■ Task item ■
With the pictures removed, write out the full listing below exactly.

*** Opening Records supplied ***

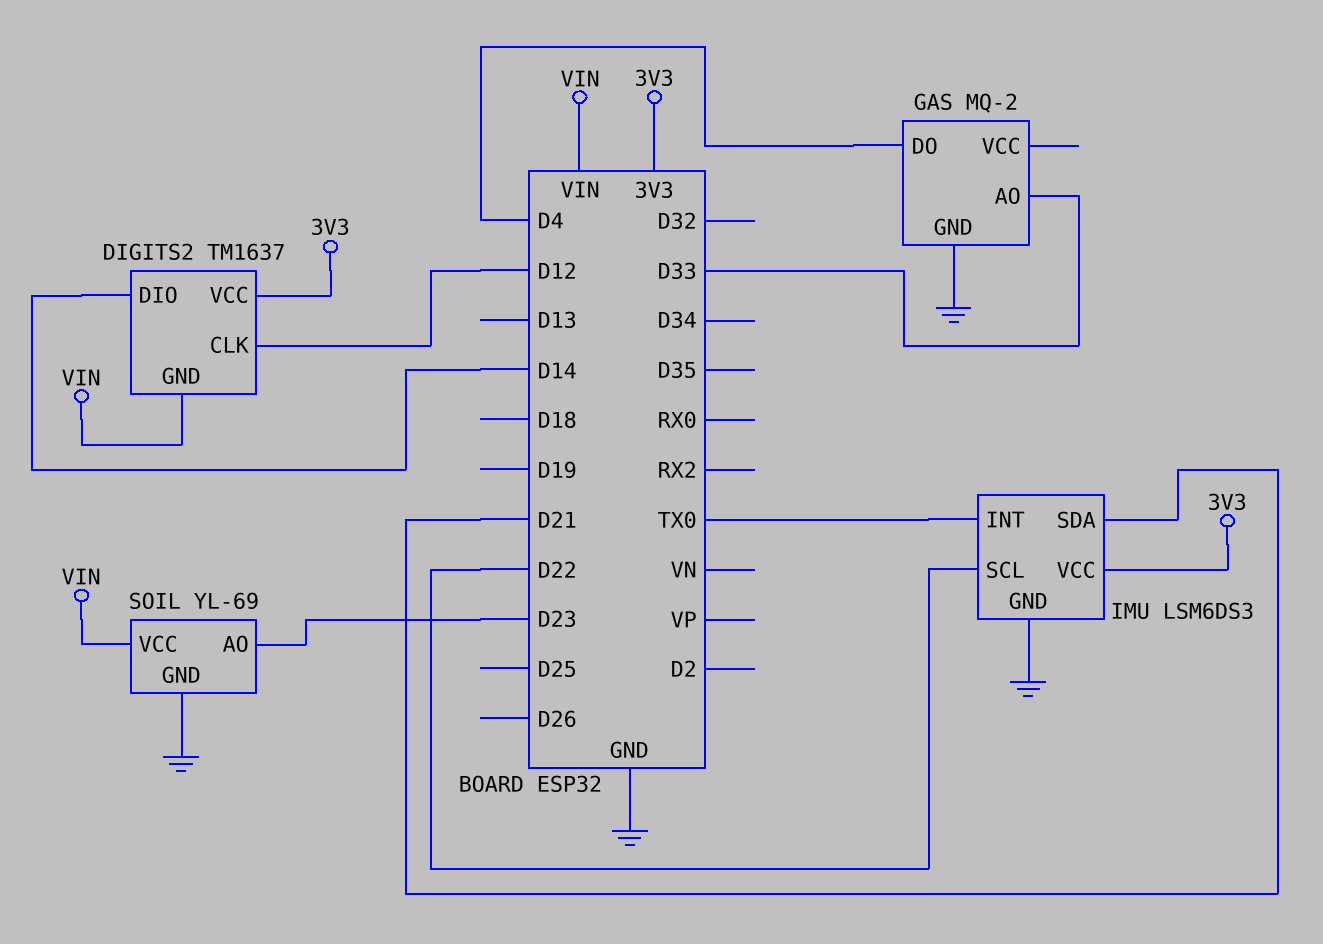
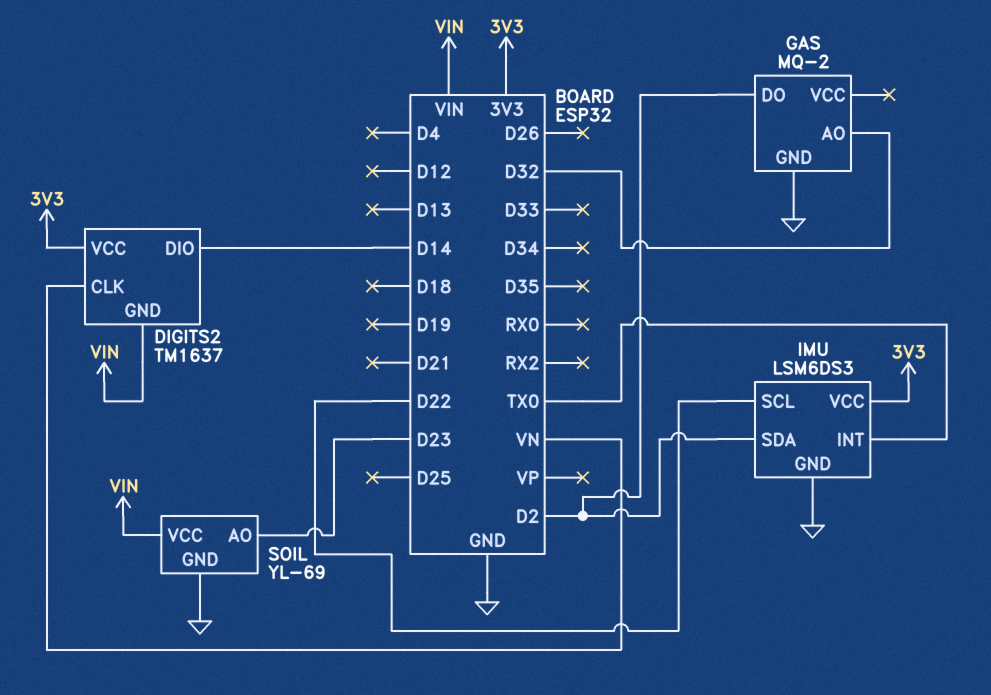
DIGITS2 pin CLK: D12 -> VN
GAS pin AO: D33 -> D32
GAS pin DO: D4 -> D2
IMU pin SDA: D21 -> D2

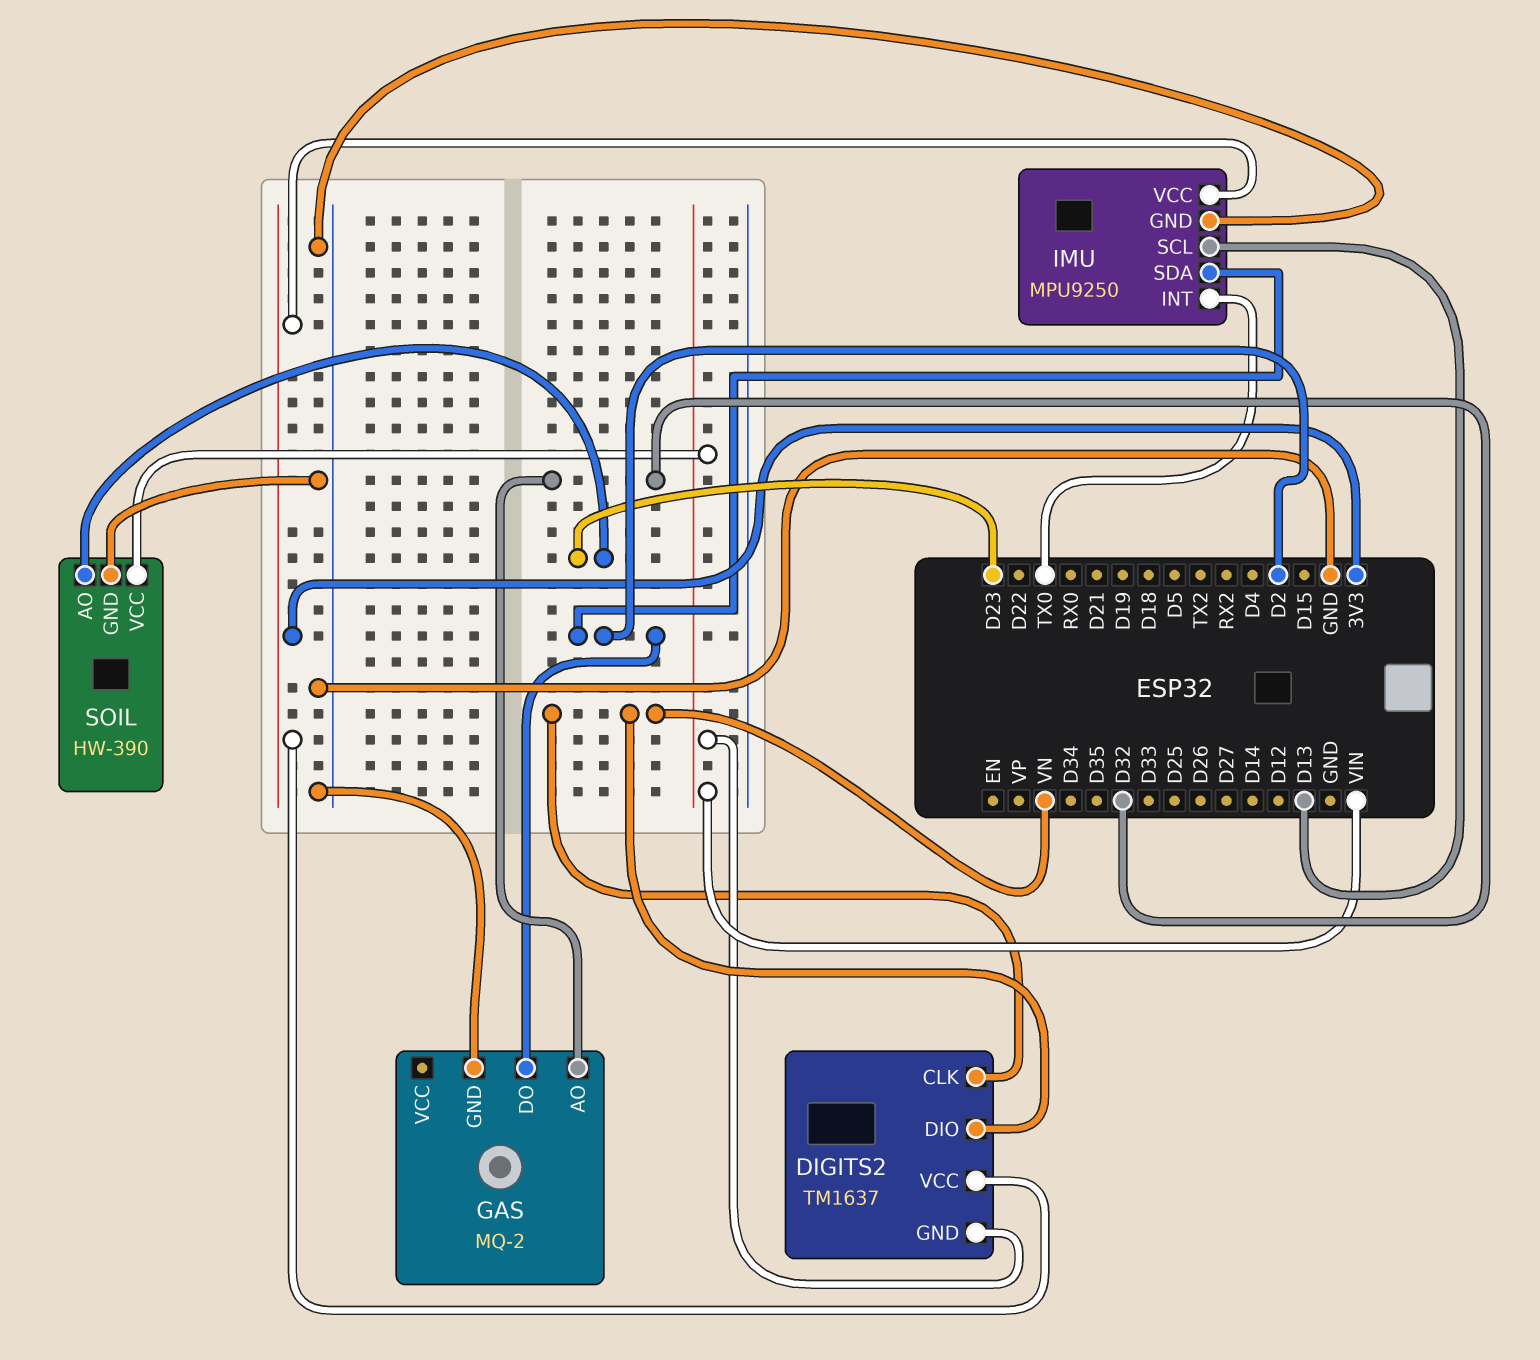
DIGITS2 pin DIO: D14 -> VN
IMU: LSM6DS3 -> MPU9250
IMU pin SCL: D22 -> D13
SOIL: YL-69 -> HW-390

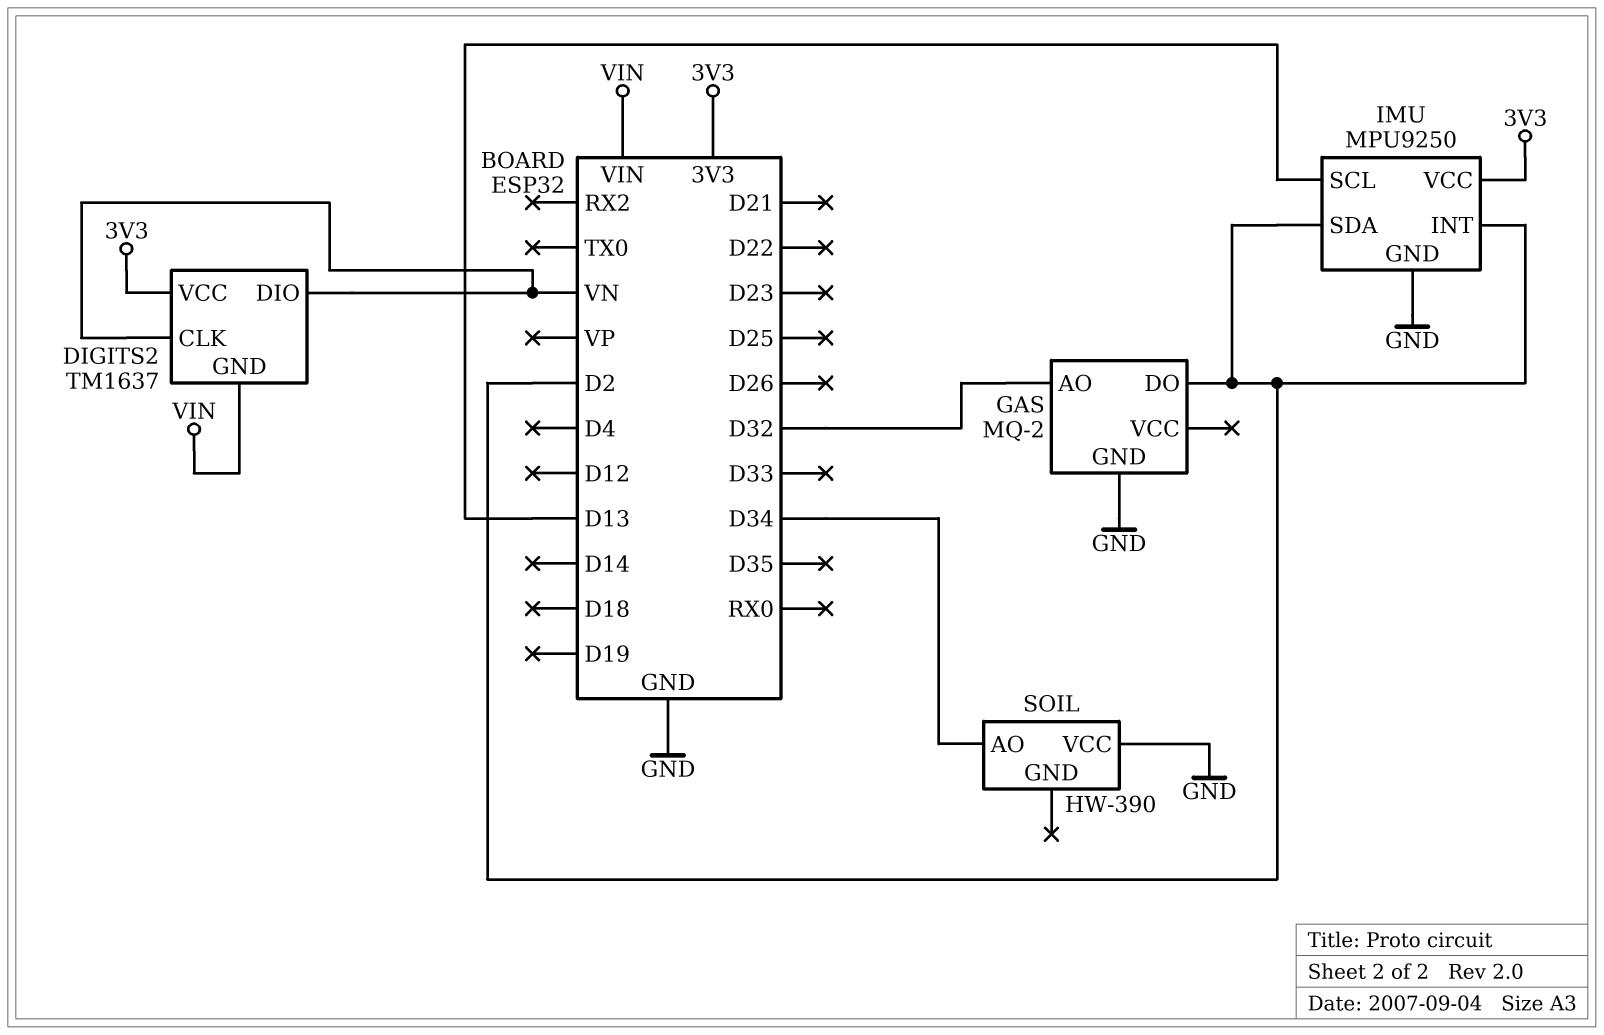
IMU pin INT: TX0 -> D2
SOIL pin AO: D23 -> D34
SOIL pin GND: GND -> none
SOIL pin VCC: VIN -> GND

*** Closing Records supplied ***

■ Solution for this problem ■
DIGITS2 pin CLK: D12 -> VN
GAS pin AO: D33 -> D32
GAS pin DO: D4 -> D2
IMU pin SDA: D21 -> D2

DIGITS2 pin DIO: D14 -> VN
IMU: LSM6DS3 -> MPU9250
IMU pin SCL: D22 -> D13
SOIL: YL-69 -> HW-390

IMU pin INT: TX0 -> D2
SOIL pin AO: D23 -> D34
SOIL pin GND: GND -> none
SOIL pin VCC: VIN -> GND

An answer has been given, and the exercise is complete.